⟨
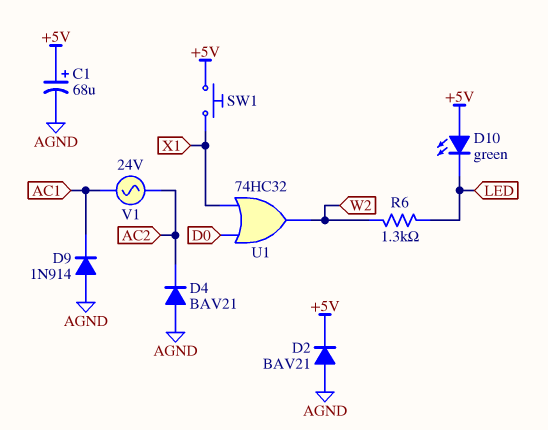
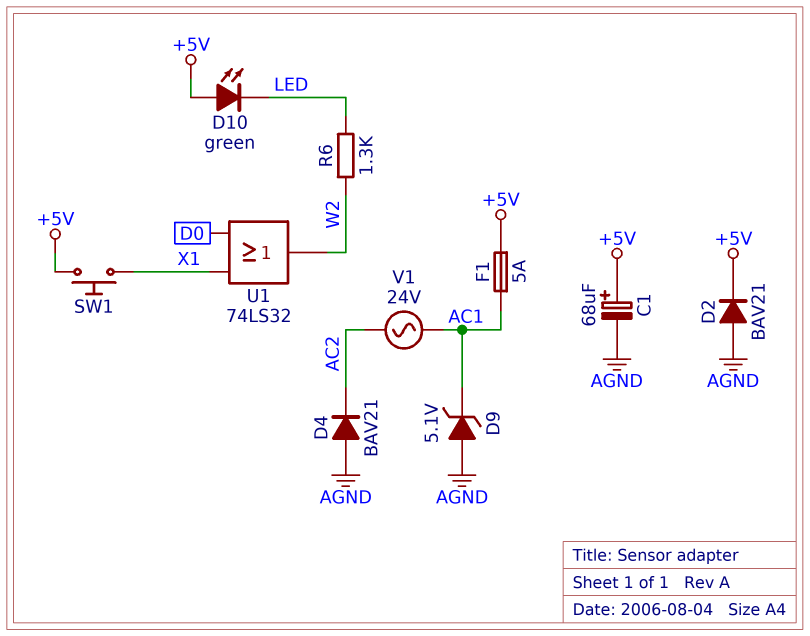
D9: diode 1N914 (A AGND, K AC1) -> zener 5.1V (A AGND, K AC1)
F1: none -> 5A (+5V, AC1)
U1: OR 74HC32 (in D0, in X1, out W2) -> OR 74LS32 (in D0, in X1, out W2)

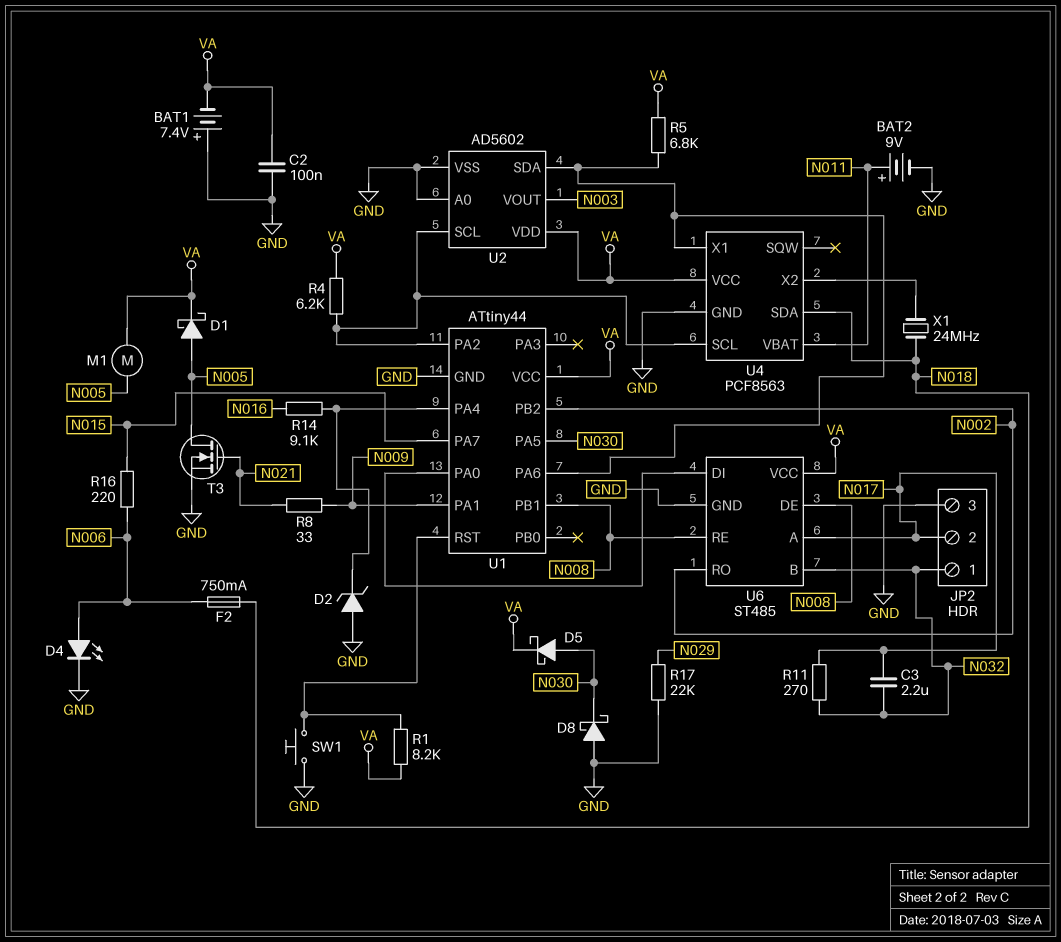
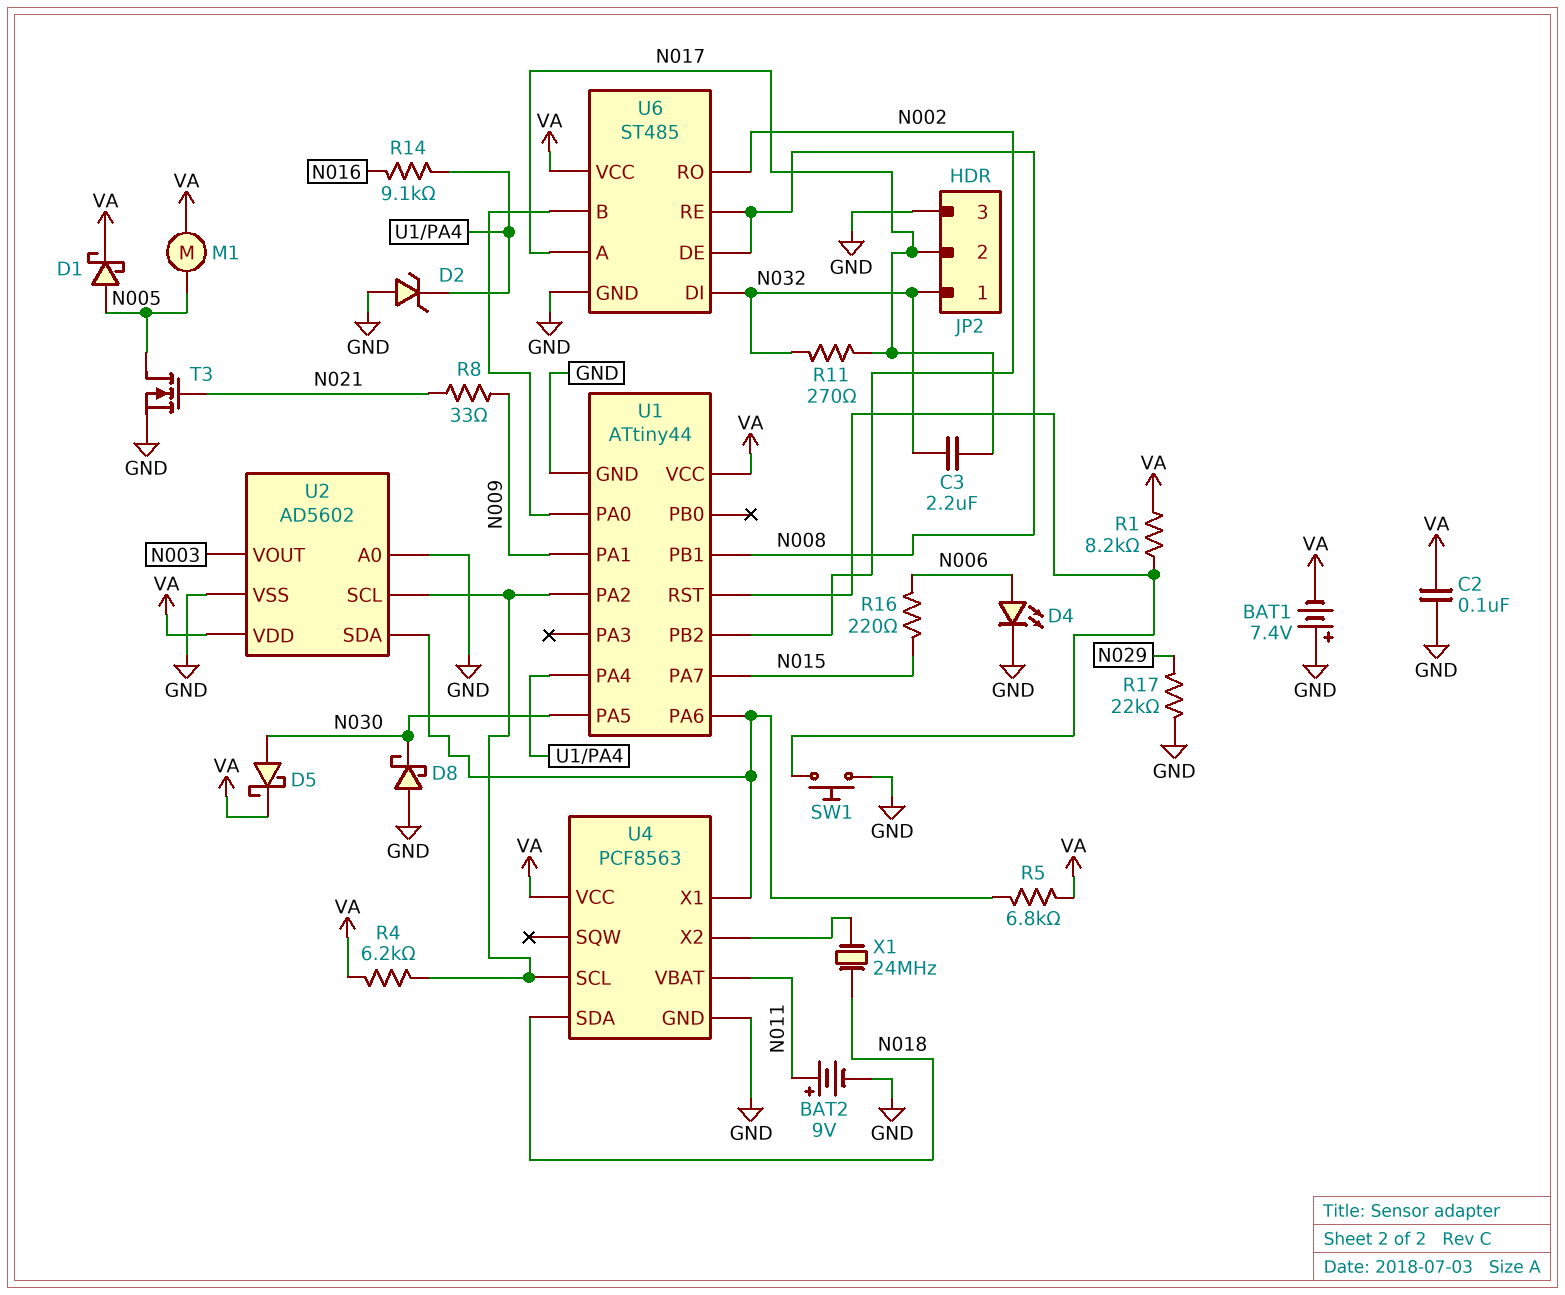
F2: 750mA (N006, N018) -> none
U6 pin B: N032 -> U1/PA0
U6 pin DI: U1/PA0 -> N032

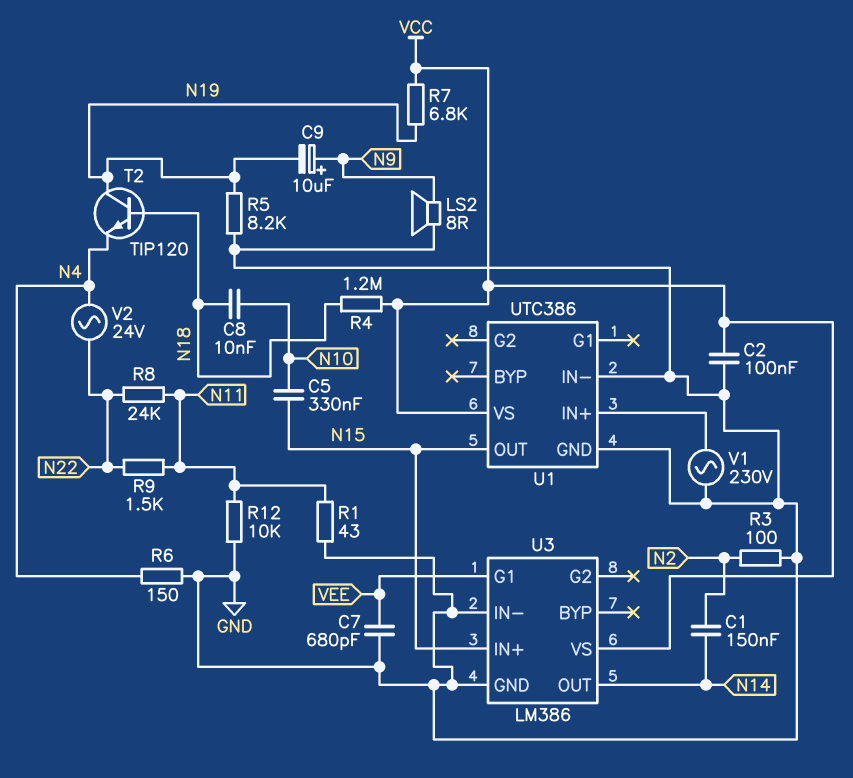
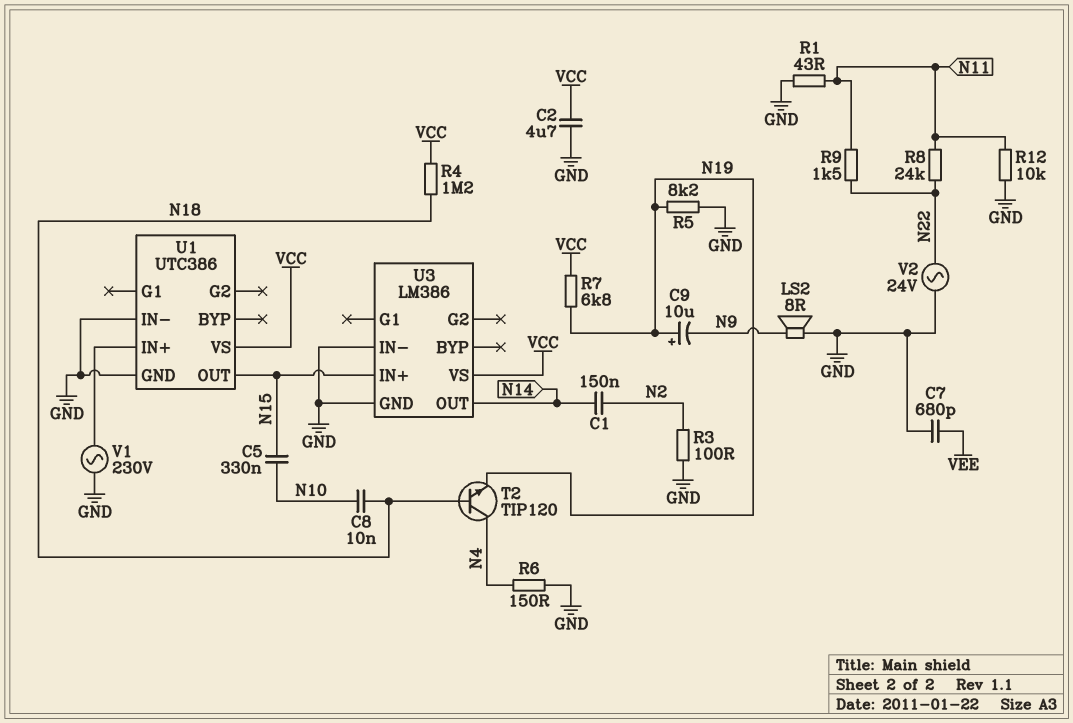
C2: 100nF (GND, VCC) -> 4.7uF (GND, VCC)
C9: 10uF (plus N9, minus N19) -> 10uF (plus N19, minus N9)
T2: NPN TIP120 (B N18, C N19, E N4) -> NPN TIP120 (B N18, C N4, E N19)
U3 pin G1: VEE -> none
V2: AC 24V (N4, N22) -> AC 24V (GND, N22)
⟩
#### [WHAT YOU SHOULD DO]
Repeat exactly the lines above, starting with the line that contains "T2: NPN TIP120" and ending with the last line, both included, and nothing else.

#### [RESULT BELOW]
T2: NPN TIP120 (B N18, C N19, E N4) -> NPN TIP120 (B N18, C N4, E N19)
U3 pin G1: VEE -> none
V2: AC 24V (N4, N22) -> AC 24V (GND, N22)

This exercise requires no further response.